## Your objective
Nothing but the lines below from the one containing "(458, 352) = (212, 314): red" through the one containing "camera: 25 degrees left, 10 degrees up" should appear in the answer, exact and without pictures.
-- The data follows --
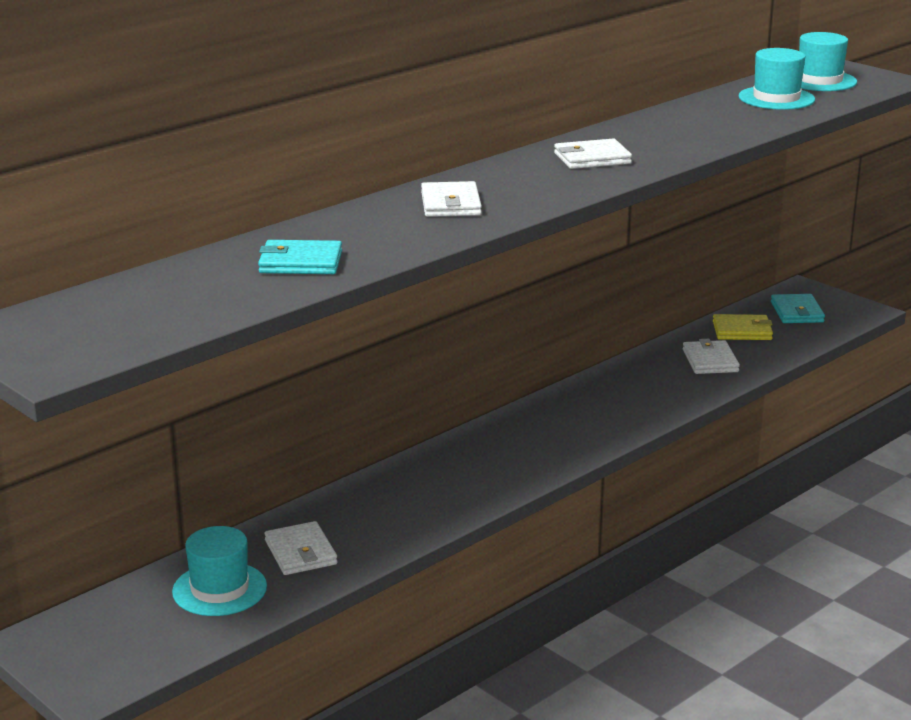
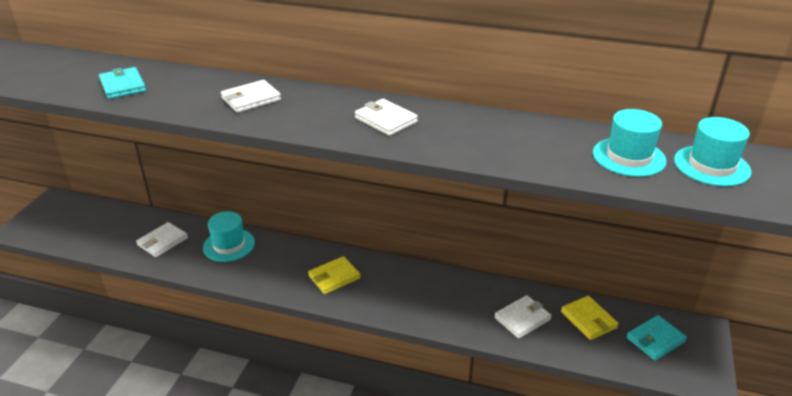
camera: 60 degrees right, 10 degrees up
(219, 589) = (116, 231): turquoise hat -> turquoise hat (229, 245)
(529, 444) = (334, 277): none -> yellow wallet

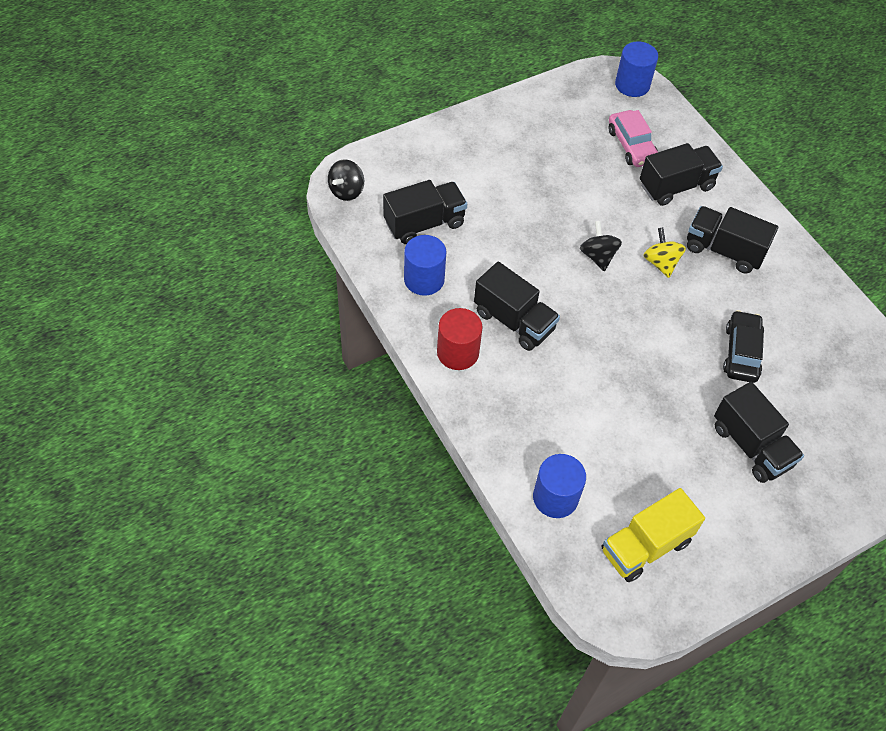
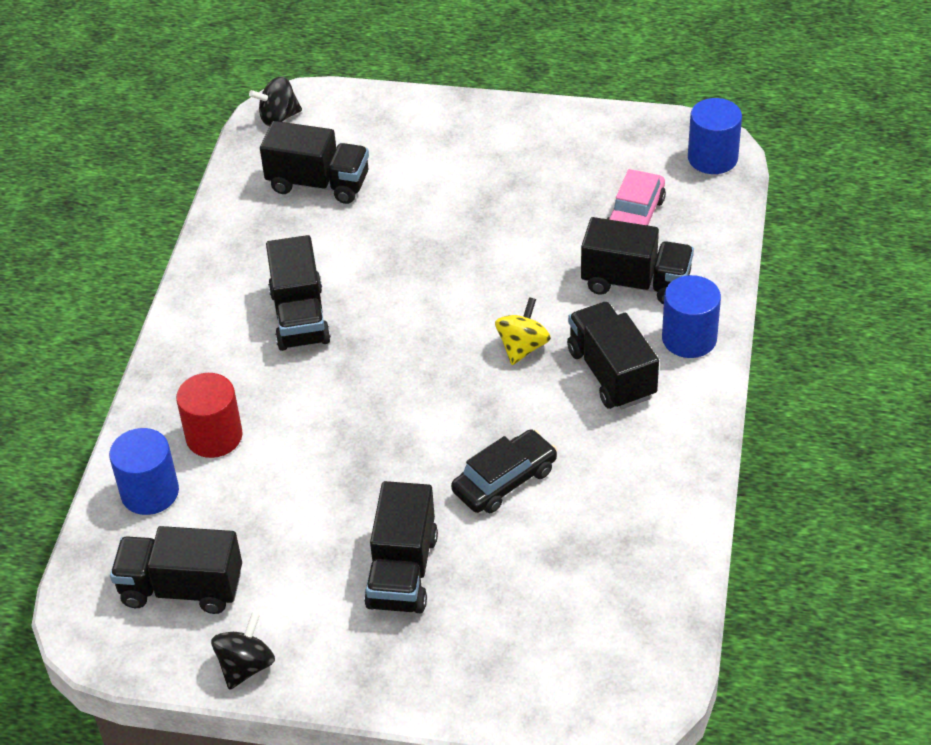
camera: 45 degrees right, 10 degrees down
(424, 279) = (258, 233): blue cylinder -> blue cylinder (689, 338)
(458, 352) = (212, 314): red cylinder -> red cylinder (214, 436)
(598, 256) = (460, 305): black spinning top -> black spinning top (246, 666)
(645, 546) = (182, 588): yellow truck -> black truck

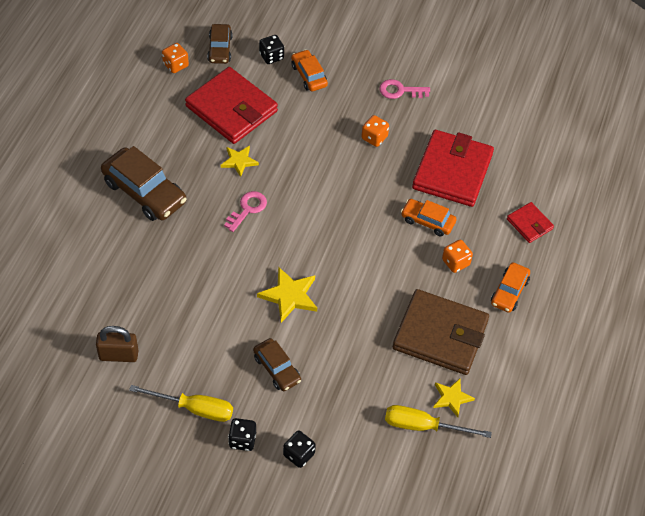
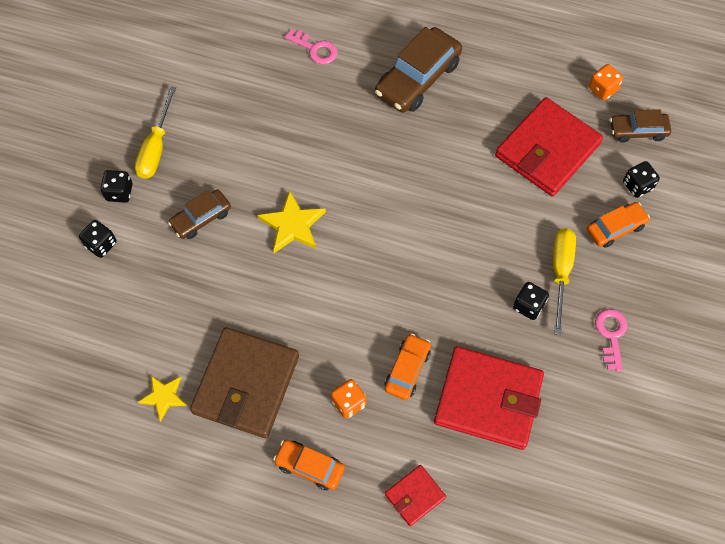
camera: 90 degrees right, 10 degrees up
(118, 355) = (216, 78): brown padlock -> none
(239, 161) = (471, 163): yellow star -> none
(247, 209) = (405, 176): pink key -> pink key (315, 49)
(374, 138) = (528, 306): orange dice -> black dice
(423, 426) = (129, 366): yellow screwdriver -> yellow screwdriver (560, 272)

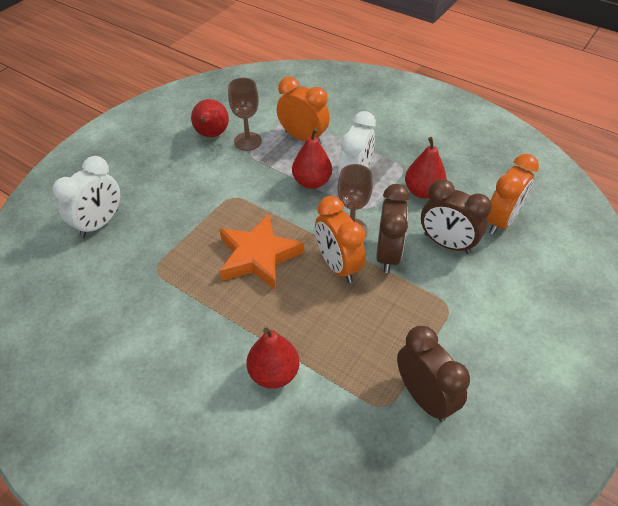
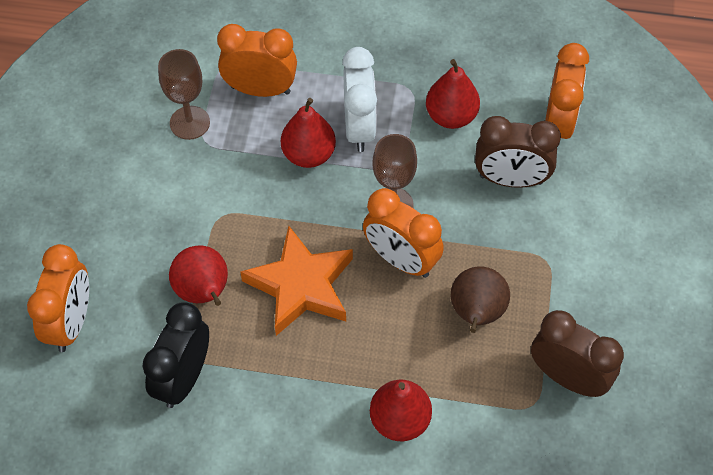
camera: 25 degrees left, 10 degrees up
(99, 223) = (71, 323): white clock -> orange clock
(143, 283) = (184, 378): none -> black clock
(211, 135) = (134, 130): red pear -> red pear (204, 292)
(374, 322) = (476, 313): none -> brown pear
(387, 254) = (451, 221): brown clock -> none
-- The data concluded --
-- The data follows --
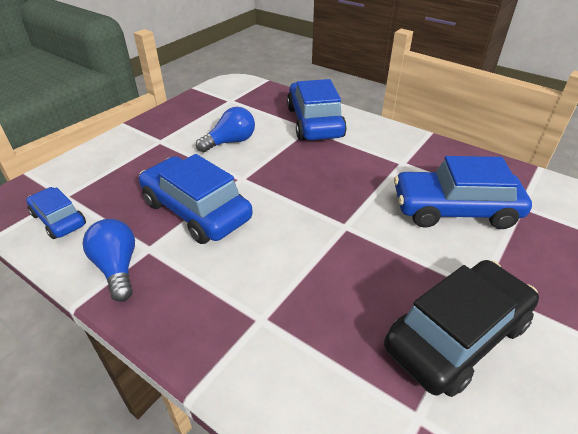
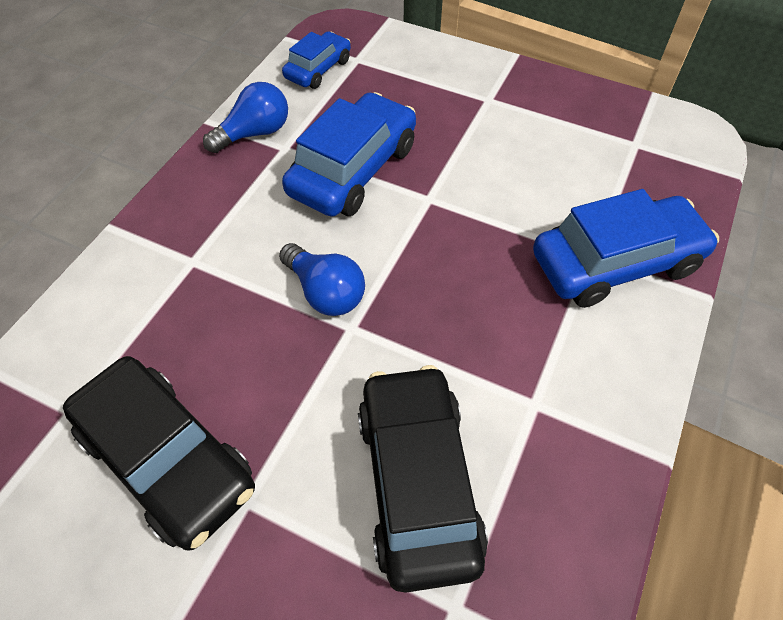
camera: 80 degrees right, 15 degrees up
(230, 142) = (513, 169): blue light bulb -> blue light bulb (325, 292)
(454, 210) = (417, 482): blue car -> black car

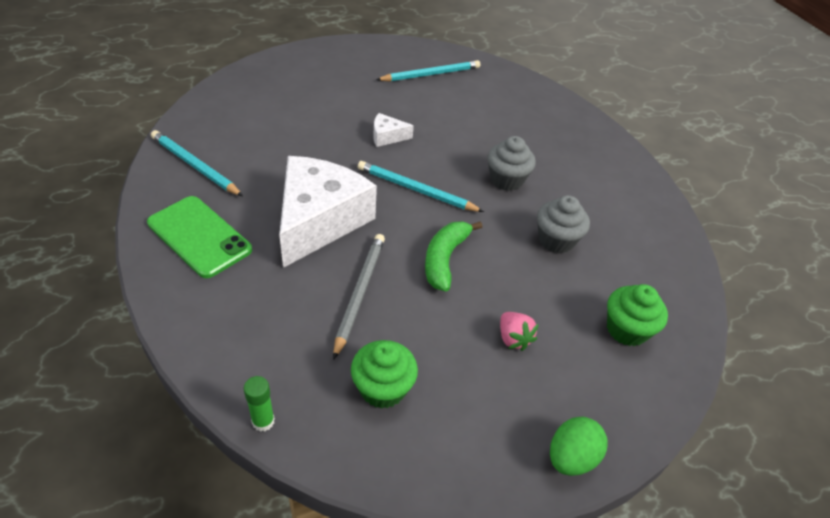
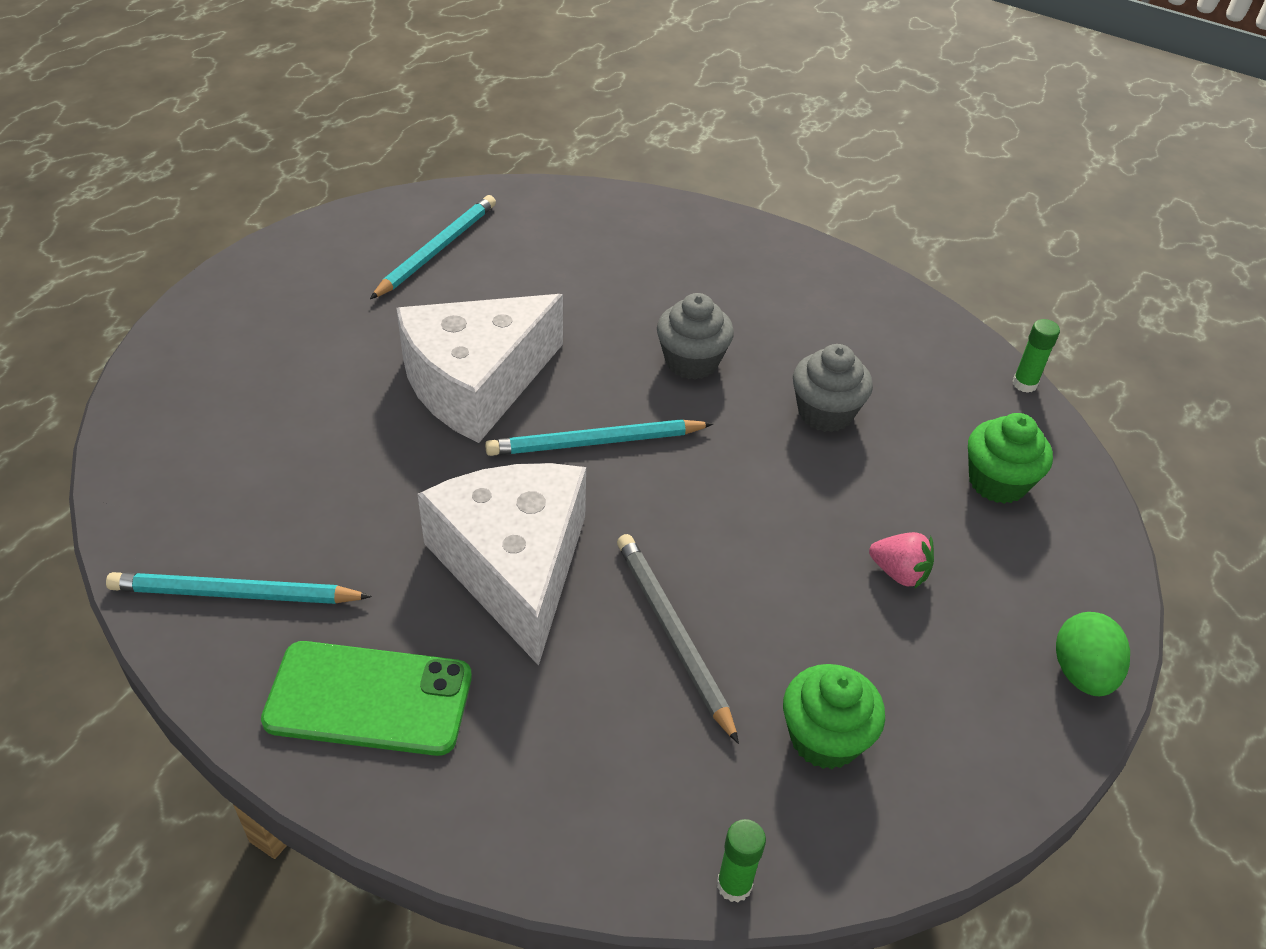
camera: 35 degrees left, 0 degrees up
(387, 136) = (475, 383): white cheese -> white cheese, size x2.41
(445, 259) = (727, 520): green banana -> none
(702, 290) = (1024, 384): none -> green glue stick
-- The data concluded --
## Completed exercise
(458, 352) = (212, 314): red cylinder -> red cylinder (214, 436)
(598, 256) = (460, 305): black spinning top -> black spinning top (246, 666)
(645, 546) = (182, 588): yellow truck -> black truck

camera: 90 degrees right, 10 degrees up
(118, 355) = (216, 78): brown padlock -> none
(239, 161) = (471, 163): yellow star -> none
(247, 209) = (405, 176): pink key -> pink key (315, 49)
(374, 138) = (528, 306): orange dice -> black dice
(423, 426) = (129, 366): yellow screwdriver -> yellow screwdriver (560, 272)

camera: 25 degrees left, 10 degrees up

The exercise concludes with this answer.